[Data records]
=-=-=-=-=

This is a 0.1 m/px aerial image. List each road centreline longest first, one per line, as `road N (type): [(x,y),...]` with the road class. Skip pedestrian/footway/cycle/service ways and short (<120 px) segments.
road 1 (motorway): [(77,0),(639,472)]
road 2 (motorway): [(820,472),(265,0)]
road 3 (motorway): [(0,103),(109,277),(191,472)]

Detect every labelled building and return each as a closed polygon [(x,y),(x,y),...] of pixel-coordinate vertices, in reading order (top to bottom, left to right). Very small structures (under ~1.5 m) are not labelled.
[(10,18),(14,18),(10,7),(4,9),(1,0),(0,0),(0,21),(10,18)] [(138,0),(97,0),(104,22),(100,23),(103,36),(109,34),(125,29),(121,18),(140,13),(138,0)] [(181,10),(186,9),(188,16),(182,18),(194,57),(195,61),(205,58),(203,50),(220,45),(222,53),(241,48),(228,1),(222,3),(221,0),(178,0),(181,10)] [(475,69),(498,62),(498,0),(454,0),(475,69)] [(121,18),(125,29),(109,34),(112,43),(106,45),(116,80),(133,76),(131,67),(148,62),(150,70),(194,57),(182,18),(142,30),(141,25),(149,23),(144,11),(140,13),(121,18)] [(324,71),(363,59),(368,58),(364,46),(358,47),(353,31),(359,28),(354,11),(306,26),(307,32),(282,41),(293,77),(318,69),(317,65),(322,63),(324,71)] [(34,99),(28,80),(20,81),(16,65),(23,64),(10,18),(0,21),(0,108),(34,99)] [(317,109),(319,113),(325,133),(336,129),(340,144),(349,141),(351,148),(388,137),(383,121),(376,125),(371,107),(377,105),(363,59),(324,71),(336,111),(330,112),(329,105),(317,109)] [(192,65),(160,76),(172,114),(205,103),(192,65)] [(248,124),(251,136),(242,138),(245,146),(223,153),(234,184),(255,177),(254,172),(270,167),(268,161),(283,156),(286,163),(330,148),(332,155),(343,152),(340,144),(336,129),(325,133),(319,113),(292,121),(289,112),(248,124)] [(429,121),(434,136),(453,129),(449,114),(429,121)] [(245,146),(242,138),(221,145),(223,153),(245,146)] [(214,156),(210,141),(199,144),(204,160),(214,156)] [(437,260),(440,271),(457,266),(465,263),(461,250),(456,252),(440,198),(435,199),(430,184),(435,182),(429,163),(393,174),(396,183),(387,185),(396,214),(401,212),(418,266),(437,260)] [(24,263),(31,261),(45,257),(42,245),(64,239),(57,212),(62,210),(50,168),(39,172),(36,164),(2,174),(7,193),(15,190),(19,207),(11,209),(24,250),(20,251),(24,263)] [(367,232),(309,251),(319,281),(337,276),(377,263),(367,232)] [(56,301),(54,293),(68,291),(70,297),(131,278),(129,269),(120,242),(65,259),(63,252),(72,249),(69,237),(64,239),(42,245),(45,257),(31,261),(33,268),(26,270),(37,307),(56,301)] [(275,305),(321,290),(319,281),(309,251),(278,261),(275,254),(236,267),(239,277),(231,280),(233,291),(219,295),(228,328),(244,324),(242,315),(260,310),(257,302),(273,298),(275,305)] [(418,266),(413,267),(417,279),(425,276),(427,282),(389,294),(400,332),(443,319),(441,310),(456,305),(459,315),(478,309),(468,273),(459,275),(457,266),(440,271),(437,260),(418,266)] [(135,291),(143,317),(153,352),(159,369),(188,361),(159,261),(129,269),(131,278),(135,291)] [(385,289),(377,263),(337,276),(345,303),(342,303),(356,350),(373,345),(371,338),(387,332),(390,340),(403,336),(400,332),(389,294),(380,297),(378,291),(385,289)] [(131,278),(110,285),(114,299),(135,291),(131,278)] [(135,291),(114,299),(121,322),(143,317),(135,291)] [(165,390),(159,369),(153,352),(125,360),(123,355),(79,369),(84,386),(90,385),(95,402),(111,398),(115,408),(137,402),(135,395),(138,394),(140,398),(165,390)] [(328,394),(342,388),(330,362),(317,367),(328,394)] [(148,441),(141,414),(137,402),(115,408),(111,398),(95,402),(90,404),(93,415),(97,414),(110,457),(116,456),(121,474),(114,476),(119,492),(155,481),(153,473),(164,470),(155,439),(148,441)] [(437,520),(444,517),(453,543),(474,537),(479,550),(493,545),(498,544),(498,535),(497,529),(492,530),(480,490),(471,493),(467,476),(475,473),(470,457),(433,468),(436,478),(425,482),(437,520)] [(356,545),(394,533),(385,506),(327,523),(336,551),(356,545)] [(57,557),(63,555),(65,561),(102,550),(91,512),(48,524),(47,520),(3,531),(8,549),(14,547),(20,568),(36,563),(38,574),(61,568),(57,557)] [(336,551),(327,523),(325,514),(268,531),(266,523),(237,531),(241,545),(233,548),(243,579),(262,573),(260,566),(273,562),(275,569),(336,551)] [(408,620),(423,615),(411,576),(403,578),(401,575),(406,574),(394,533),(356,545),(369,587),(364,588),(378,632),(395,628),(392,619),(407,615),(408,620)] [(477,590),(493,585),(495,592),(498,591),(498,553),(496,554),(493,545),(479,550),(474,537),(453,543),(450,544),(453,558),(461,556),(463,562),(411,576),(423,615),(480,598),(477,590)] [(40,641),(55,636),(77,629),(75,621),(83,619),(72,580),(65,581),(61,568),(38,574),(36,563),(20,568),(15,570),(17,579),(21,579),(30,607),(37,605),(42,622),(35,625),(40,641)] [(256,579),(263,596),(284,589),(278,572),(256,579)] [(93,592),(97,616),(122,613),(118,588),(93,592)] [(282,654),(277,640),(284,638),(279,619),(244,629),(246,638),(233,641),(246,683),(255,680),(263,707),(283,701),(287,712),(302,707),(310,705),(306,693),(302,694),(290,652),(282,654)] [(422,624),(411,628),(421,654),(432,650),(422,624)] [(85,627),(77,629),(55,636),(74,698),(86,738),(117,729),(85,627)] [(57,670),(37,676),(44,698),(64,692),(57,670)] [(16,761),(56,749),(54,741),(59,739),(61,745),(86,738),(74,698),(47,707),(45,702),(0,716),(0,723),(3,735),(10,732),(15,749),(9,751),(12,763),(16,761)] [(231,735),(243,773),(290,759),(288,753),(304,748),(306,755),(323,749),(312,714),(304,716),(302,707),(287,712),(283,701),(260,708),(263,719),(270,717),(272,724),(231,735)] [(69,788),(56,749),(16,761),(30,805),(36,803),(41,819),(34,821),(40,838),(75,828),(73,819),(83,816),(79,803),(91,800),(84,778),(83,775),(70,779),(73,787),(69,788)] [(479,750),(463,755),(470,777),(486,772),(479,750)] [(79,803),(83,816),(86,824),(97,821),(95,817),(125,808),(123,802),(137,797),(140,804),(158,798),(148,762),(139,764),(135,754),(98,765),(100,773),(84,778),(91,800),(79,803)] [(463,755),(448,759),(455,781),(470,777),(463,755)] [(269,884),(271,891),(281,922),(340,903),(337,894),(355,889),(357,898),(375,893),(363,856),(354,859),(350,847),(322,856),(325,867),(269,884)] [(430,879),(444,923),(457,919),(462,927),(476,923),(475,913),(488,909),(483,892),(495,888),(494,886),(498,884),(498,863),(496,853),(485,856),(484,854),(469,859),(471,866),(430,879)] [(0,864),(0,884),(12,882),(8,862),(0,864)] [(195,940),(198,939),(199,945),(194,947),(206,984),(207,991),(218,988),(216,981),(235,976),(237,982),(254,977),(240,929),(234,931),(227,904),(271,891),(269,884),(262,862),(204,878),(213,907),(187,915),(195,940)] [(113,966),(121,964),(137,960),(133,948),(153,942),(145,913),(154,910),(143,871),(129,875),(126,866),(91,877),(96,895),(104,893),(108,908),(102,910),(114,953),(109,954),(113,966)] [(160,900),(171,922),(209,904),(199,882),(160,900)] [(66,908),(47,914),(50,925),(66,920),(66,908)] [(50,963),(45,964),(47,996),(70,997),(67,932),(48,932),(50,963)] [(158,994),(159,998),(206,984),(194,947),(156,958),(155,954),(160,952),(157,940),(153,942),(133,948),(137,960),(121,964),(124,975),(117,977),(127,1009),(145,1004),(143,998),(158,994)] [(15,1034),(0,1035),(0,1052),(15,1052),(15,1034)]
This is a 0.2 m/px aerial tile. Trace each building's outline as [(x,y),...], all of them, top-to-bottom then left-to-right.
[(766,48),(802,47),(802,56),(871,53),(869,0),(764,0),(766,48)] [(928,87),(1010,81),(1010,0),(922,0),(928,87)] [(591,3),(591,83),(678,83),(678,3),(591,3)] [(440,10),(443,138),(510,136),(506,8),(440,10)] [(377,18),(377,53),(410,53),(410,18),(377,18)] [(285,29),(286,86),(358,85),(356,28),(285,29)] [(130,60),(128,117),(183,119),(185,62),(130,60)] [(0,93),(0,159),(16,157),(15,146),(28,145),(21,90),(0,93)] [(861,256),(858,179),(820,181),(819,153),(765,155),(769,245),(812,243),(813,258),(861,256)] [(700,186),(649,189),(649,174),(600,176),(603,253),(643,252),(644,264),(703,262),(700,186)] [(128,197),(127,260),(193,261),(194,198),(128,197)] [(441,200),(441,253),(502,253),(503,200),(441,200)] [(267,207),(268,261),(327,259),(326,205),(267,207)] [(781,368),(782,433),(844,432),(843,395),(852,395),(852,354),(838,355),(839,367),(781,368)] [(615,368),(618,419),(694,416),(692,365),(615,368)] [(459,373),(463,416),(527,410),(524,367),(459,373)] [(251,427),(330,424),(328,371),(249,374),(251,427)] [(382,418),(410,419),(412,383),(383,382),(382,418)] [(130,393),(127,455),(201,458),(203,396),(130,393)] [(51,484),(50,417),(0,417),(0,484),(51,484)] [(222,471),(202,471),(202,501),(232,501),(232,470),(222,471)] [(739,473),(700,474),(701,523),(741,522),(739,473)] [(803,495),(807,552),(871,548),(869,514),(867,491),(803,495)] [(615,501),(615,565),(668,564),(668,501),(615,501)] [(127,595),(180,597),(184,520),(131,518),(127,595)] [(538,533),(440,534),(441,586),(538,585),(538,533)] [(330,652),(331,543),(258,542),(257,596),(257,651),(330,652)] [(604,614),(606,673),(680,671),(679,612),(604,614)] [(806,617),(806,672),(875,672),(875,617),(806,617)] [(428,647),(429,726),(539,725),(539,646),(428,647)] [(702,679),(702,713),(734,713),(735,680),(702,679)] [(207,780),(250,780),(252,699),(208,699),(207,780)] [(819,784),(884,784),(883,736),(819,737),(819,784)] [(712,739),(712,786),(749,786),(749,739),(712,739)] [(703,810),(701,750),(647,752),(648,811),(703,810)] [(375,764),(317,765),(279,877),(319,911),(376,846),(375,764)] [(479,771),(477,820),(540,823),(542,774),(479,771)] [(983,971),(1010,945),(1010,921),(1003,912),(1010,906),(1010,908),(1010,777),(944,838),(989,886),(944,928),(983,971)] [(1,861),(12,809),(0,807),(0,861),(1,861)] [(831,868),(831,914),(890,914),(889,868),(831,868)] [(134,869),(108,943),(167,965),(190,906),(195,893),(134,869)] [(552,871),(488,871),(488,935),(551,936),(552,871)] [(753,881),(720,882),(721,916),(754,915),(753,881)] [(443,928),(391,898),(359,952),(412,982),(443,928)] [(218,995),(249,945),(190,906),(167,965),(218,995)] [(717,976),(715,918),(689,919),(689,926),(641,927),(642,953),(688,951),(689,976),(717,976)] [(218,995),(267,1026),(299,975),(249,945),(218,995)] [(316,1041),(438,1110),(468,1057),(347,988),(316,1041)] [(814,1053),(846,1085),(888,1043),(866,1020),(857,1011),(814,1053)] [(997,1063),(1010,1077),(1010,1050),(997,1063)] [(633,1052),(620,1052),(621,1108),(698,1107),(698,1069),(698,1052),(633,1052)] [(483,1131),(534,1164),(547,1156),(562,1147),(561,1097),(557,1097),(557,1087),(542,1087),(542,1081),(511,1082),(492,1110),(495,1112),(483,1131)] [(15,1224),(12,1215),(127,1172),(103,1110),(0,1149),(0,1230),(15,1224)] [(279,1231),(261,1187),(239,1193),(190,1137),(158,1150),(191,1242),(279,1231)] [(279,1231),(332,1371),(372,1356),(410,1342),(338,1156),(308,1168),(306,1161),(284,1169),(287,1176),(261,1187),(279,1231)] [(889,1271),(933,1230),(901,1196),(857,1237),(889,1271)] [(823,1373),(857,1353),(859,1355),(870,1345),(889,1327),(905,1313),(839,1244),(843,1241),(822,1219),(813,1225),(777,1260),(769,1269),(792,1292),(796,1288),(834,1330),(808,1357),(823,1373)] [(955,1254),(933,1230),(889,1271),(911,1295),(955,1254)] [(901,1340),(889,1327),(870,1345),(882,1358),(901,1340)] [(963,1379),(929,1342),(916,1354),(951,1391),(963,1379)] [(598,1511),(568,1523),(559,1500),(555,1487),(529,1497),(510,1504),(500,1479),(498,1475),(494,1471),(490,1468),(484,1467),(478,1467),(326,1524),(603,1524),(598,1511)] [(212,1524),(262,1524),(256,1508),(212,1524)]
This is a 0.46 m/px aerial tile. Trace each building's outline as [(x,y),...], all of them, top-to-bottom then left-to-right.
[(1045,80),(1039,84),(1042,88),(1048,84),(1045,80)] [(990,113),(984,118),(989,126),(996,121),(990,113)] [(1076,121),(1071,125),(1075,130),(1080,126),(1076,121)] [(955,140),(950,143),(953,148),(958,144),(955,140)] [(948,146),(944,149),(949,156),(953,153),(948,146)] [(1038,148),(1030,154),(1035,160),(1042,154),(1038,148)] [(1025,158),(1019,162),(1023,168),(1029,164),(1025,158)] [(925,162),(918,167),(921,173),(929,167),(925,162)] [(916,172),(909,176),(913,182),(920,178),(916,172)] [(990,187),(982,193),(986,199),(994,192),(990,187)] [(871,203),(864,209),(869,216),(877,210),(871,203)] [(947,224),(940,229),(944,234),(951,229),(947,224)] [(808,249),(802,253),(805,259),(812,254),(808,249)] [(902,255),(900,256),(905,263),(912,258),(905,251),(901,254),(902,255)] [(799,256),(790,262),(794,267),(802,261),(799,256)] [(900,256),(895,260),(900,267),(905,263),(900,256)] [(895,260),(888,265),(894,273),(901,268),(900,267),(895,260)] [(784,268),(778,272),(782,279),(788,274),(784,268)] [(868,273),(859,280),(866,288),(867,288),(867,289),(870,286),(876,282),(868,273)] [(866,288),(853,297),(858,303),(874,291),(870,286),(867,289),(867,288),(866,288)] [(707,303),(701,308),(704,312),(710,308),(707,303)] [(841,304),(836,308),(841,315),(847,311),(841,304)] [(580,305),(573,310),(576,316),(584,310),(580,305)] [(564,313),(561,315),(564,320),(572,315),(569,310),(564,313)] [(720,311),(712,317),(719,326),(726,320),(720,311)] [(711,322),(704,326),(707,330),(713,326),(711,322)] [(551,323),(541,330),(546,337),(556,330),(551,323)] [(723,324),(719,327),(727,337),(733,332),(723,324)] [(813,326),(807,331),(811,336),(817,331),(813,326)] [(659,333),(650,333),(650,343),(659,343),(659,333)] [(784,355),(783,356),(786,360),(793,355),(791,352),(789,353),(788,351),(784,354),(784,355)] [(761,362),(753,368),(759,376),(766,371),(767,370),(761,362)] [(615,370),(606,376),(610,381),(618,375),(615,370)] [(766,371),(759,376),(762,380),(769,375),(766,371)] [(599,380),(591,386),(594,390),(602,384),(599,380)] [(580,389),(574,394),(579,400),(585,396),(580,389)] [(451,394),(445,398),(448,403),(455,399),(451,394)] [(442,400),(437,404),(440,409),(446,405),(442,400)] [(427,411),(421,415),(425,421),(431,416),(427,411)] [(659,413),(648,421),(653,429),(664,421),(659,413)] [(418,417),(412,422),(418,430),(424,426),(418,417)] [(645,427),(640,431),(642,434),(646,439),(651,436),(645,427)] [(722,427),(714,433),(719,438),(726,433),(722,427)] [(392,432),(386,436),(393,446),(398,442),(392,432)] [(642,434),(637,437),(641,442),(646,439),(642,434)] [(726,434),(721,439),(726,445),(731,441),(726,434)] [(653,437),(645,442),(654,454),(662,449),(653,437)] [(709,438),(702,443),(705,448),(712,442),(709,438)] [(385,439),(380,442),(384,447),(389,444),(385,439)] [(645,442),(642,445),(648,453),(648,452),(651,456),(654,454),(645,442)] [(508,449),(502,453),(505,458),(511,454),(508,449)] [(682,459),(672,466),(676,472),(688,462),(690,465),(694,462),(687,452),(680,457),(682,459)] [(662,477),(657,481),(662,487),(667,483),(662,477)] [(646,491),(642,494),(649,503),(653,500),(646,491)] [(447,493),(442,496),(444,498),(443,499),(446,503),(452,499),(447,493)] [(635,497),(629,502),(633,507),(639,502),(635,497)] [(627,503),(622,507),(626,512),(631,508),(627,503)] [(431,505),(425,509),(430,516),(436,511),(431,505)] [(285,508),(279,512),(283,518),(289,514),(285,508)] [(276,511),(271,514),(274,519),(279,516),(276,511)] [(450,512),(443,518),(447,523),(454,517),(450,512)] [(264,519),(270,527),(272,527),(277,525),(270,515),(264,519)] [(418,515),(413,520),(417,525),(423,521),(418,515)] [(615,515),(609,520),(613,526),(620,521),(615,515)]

=-=-=-=-=

-- What needs to be done --
The lines above that hold the word "tile" should be found and copied out.

-- Result below --
This is a 0.2 m/px aerial tile. Trace each building's outline as [(x,y),...], all of them, top-to-bottom then left-to-right.
This is a 0.46 m/px aerial tile. Trace each building's outline as [(x,y),...], all of them, top-to-bottom then left-to-right.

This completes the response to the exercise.